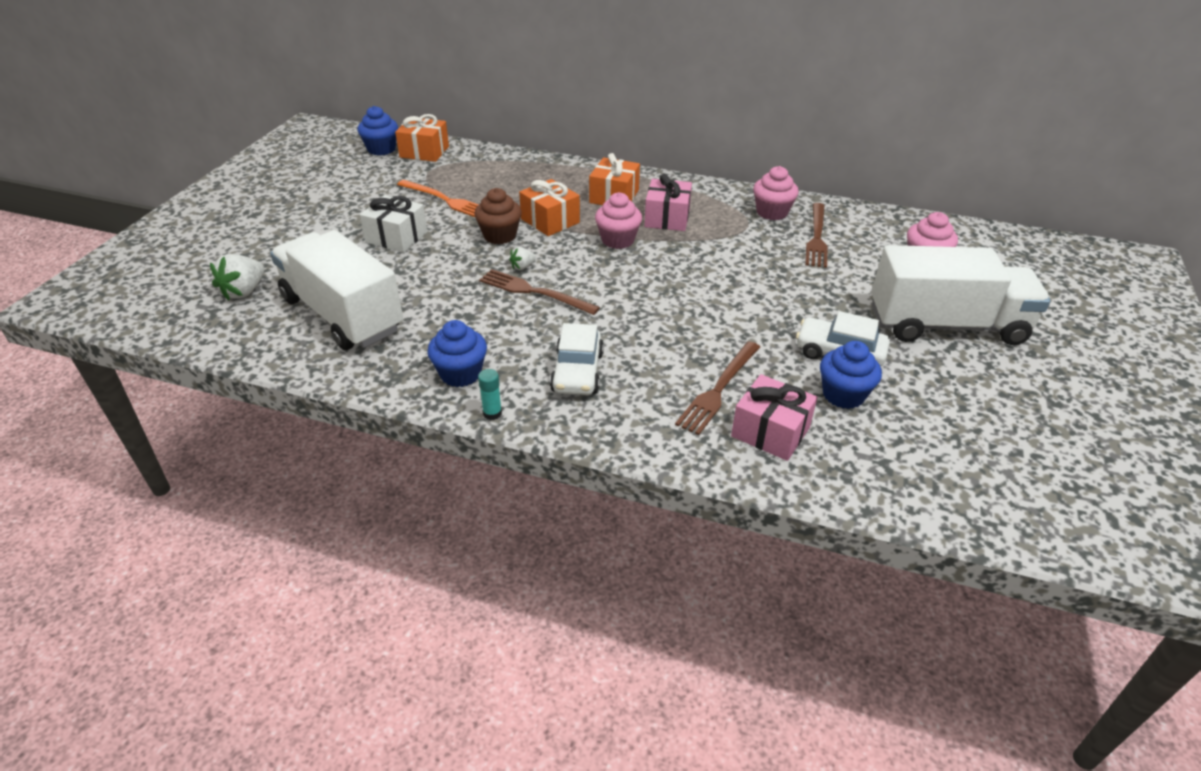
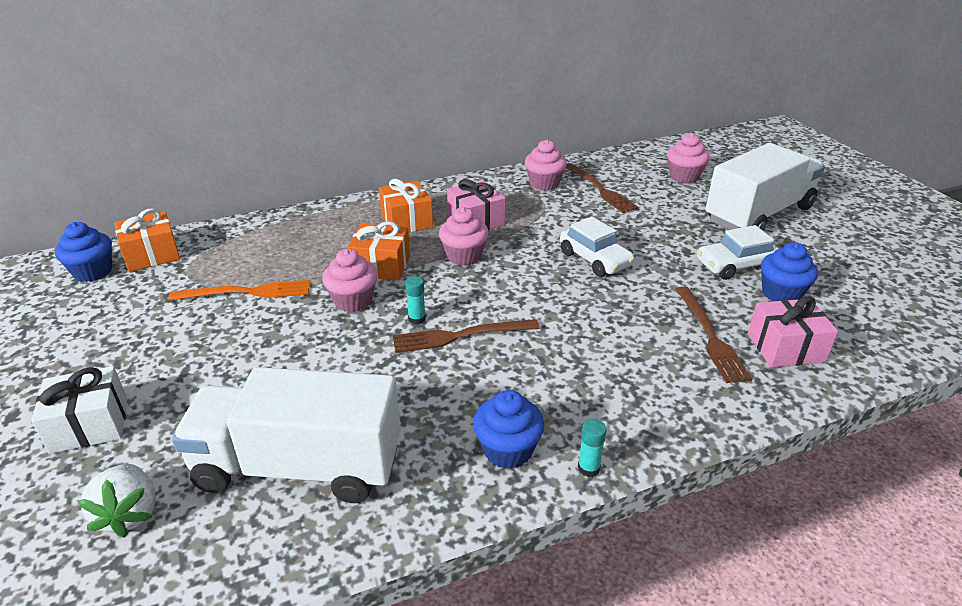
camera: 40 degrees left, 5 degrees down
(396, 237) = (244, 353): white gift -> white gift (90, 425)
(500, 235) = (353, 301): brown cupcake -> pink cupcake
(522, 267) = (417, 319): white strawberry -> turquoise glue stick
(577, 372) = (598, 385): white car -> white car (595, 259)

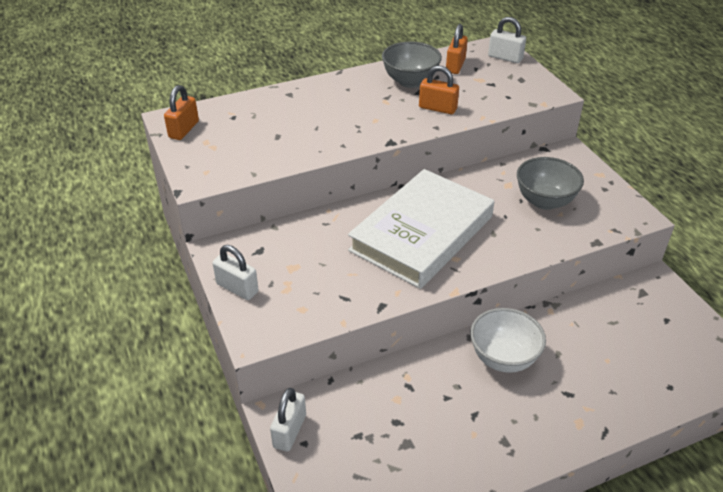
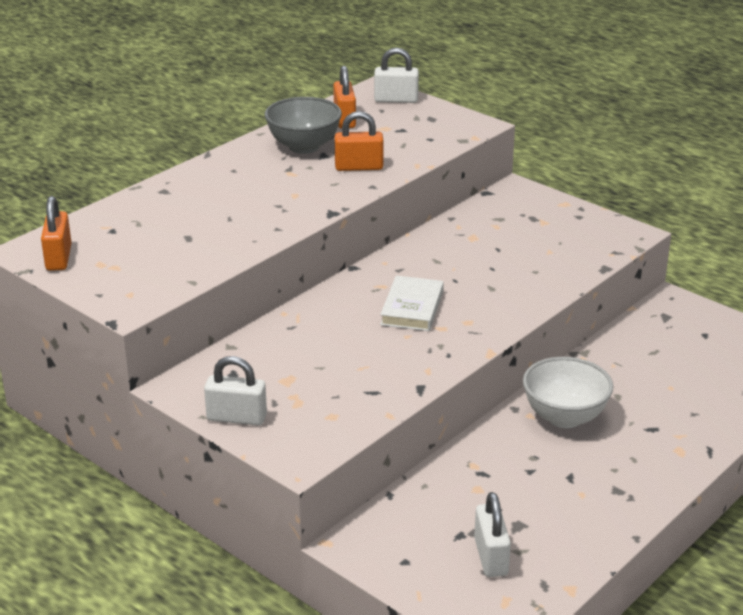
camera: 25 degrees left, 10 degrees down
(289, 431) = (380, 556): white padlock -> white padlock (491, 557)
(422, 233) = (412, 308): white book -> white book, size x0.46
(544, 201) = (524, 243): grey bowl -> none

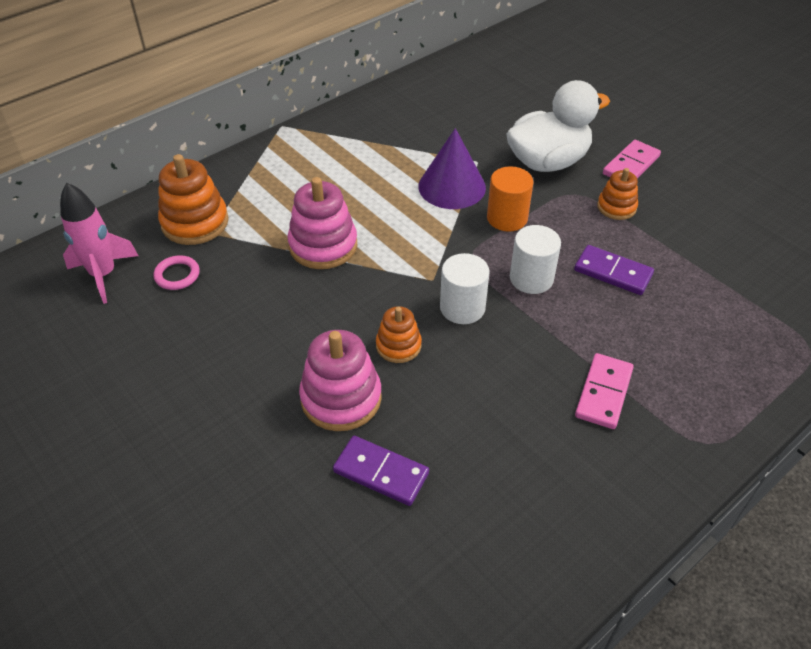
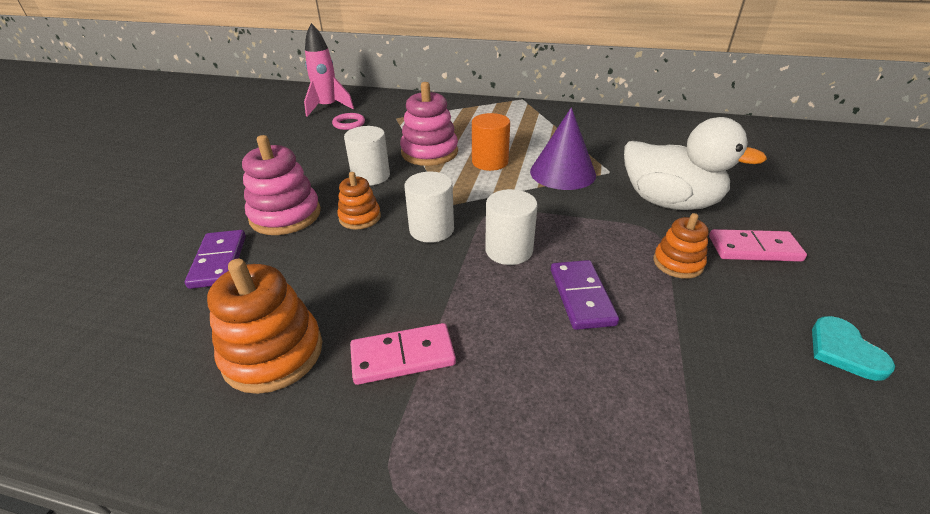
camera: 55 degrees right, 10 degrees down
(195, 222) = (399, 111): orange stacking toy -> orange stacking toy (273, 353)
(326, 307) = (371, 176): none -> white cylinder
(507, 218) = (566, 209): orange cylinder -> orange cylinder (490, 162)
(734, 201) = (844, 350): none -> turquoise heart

= = = = = = =

Task statement:
Return the data exactly as it stands, minus the pictures.

Response:
camera: 40 degrees left, 5 degrees down
(396, 237) = (244, 353): white gift -> white gift (90, 425)
(500, 235) = (353, 301): brown cupcake -> pink cupcake
(522, 267) = (417, 319): white strawberry -> turquoise glue stick
(577, 372) = (598, 385): white car -> white car (595, 259)

camera: 25 degrees left, 10 degrees down
(289, 431) = (380, 556): white padlock -> white padlock (491, 557)
(422, 233) = (412, 308): white book -> white book, size x0.46
(544, 201) = (524, 243): grey bowl -> none

camera: 55 degrees right, 10 degrees down
(195, 222) = (399, 111): orange stacking toy -> orange stacking toy (273, 353)
(326, 307) = (371, 176): none -> white cylinder
(507, 218) = (566, 209): orange cylinder -> orange cylinder (490, 162)
(734, 201) = (844, 350): none -> turquoise heart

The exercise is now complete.